Recorded data
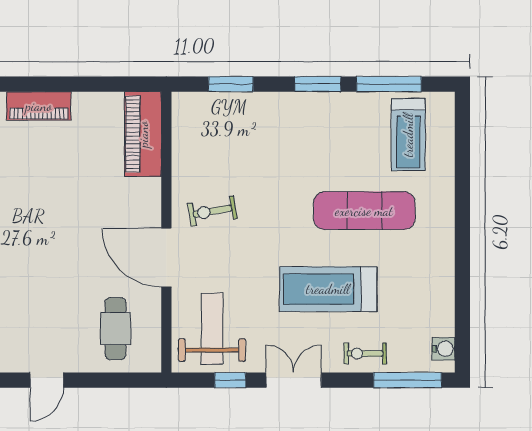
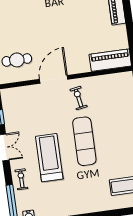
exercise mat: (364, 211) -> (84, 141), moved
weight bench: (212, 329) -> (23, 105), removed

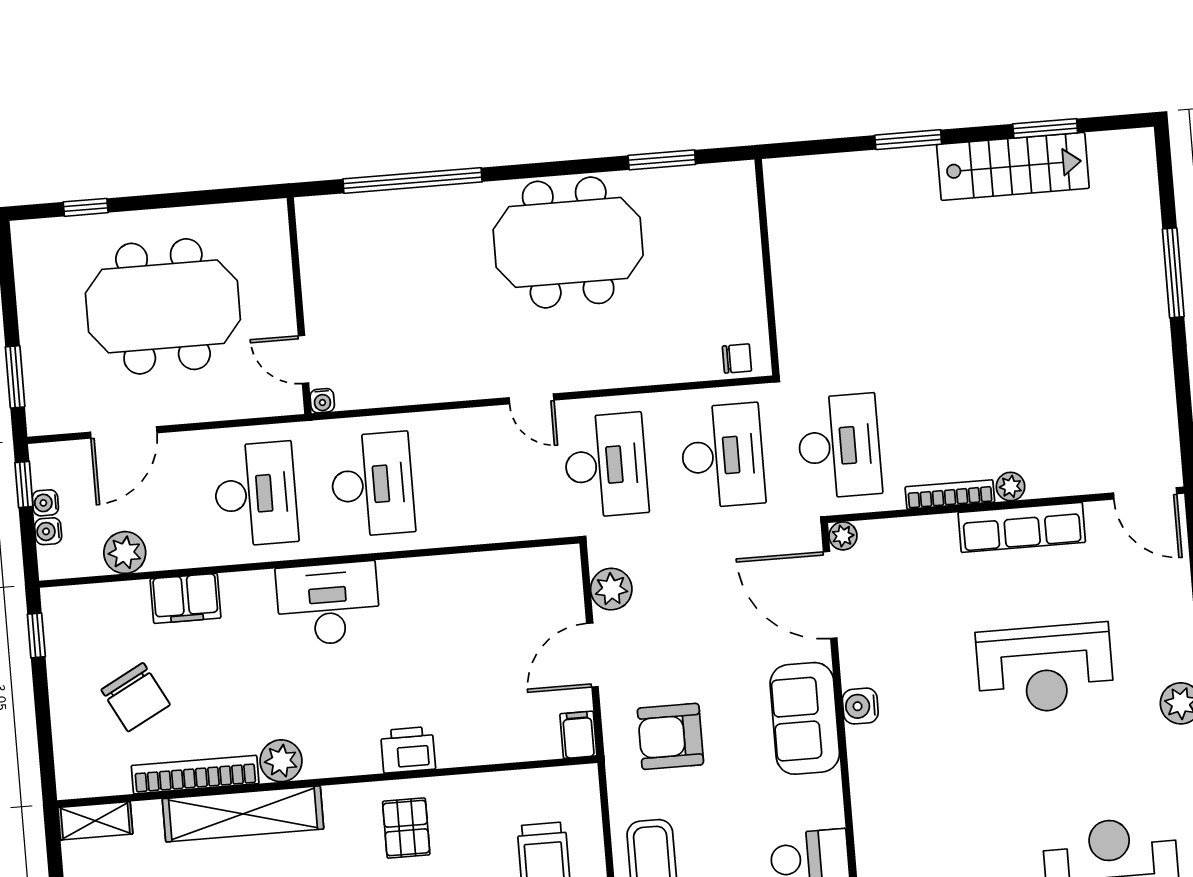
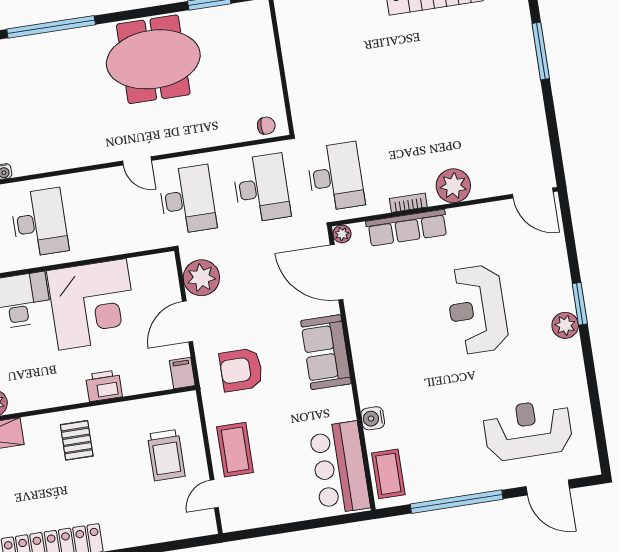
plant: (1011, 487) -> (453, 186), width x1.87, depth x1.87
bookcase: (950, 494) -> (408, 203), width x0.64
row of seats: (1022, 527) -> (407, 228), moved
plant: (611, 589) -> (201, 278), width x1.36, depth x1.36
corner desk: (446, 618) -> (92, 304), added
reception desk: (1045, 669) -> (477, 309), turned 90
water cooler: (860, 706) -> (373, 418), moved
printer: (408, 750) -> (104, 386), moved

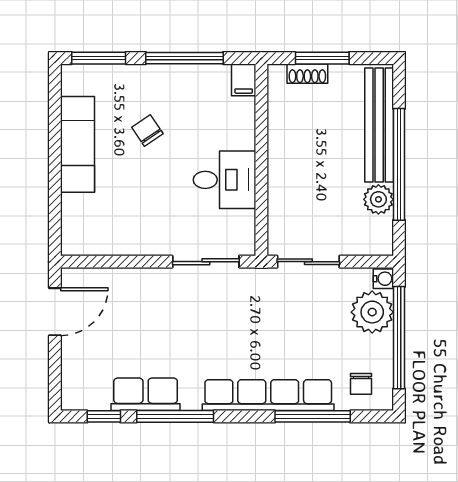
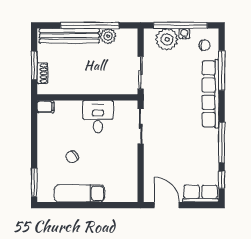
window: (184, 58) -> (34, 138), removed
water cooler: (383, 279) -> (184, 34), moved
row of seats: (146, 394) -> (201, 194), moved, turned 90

--

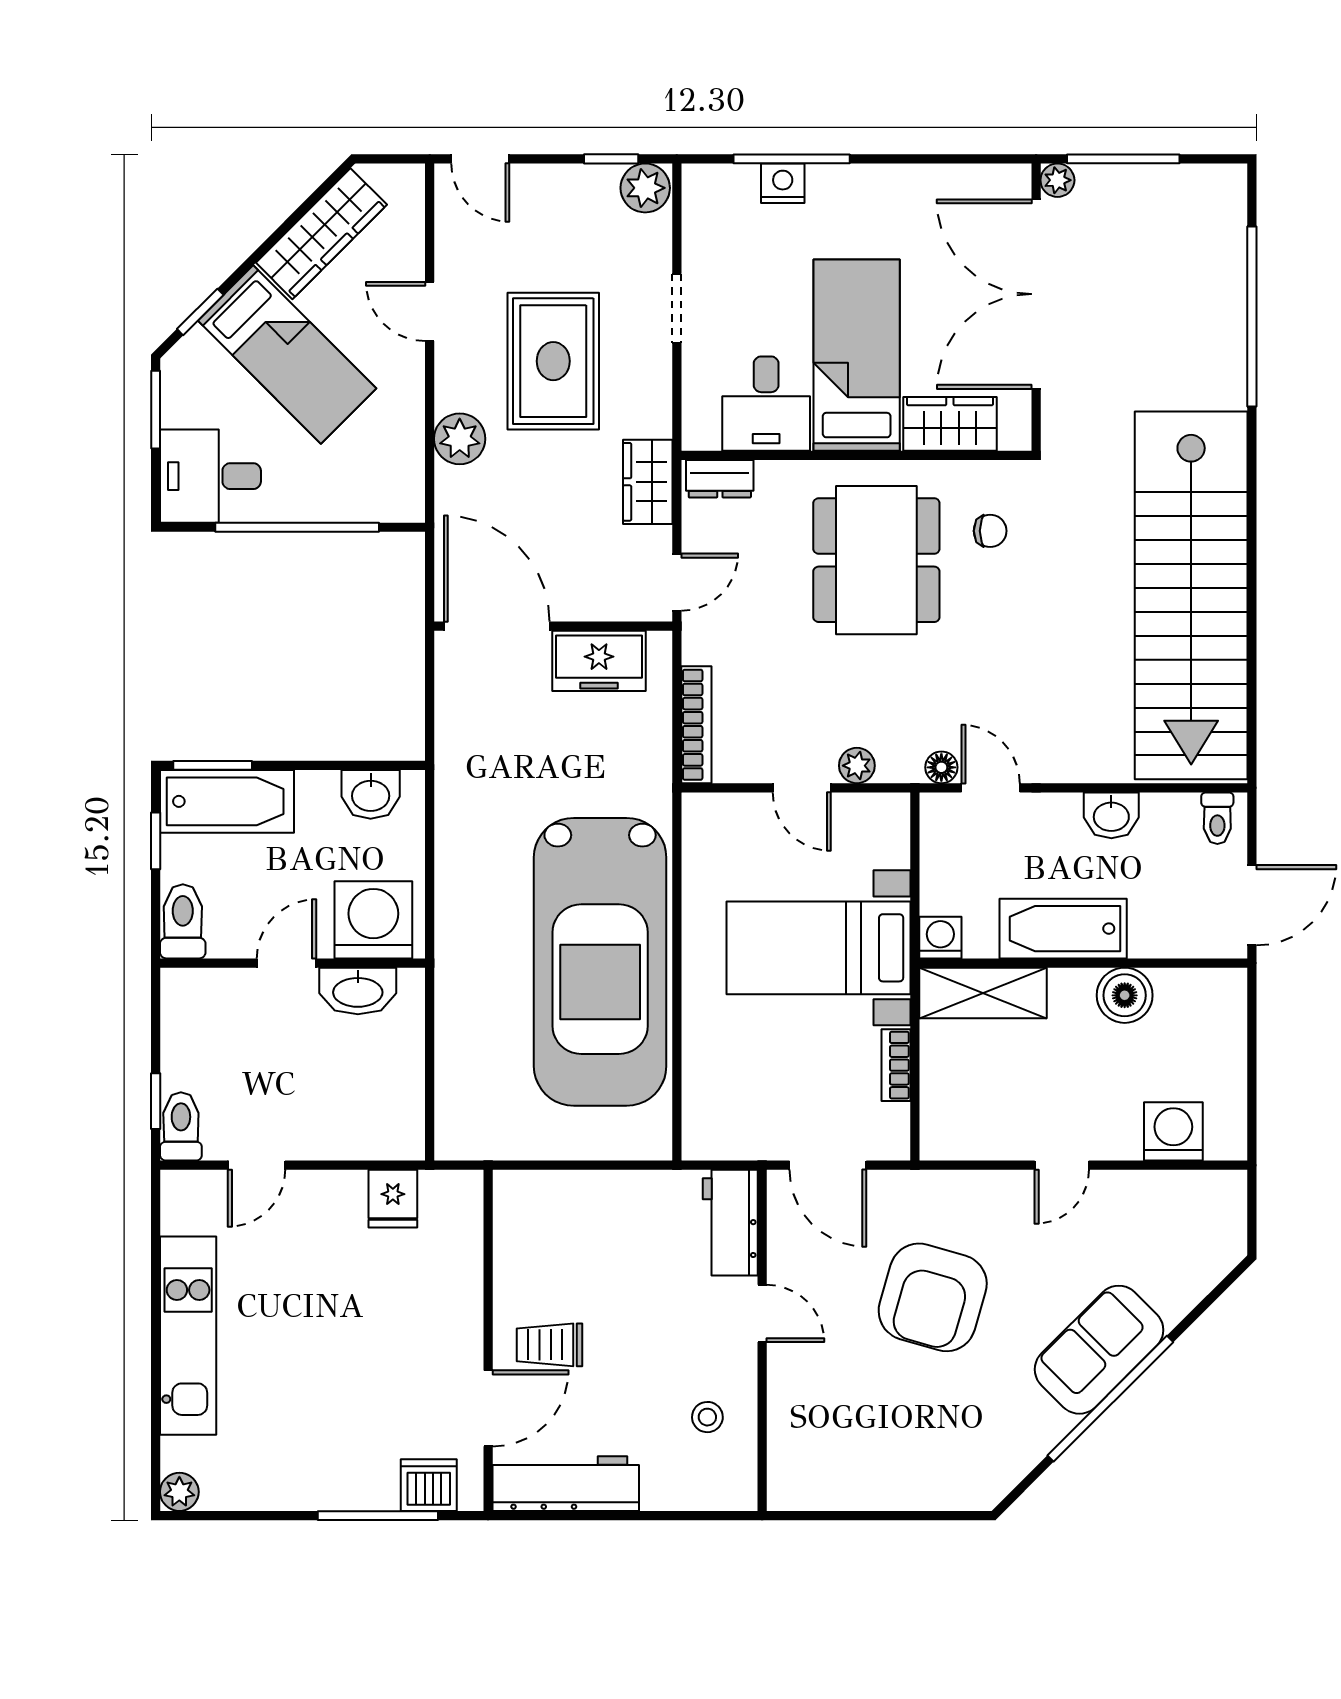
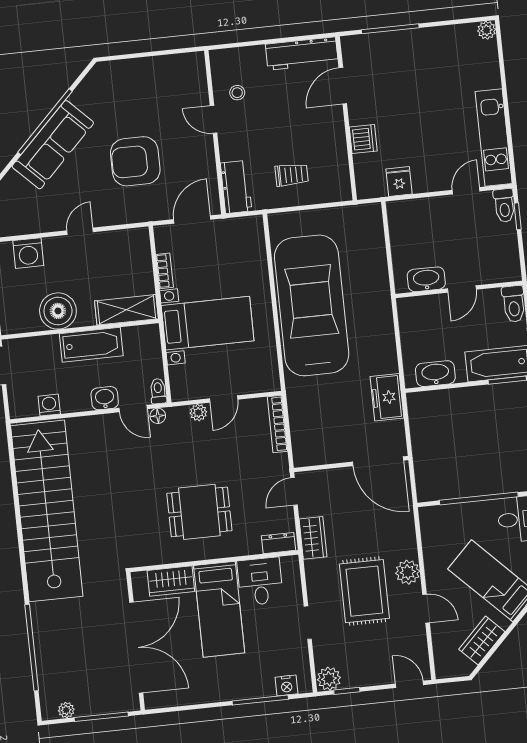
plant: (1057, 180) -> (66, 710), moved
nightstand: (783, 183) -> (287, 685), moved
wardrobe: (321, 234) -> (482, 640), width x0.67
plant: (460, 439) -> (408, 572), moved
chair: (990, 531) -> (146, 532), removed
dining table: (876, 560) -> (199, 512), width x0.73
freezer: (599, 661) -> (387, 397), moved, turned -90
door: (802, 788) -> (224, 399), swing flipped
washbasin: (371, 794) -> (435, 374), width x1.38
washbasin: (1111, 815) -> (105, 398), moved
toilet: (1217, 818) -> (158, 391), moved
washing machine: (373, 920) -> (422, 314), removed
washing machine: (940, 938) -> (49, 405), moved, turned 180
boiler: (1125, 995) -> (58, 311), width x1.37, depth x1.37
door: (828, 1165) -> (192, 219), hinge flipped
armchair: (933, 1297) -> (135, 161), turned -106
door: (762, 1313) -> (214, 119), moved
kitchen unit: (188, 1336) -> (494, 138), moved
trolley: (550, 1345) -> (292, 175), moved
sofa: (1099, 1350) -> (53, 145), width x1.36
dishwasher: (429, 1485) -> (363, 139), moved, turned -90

--

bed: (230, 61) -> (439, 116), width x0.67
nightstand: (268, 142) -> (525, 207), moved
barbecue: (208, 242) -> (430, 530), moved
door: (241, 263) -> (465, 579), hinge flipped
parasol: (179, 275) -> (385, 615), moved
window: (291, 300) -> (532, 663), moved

= TASK =
Precisely those lines above that run from the line with "reception desk: (1045, 669)" up to and including the line with "row of seats: (146, 394)" are to be set down, with the pictures omitted.

= RESULT OF THE EXERCISE =
reception desk: (1045, 669) -> (477, 309), turned 90
water cooler: (860, 706) -> (373, 418), moved
printer: (408, 750) -> (104, 386), moved

window: (184, 58) -> (34, 138), removed
water cooler: (383, 279) -> (184, 34), moved
row of seats: (146, 394) -> (201, 194), moved, turned 90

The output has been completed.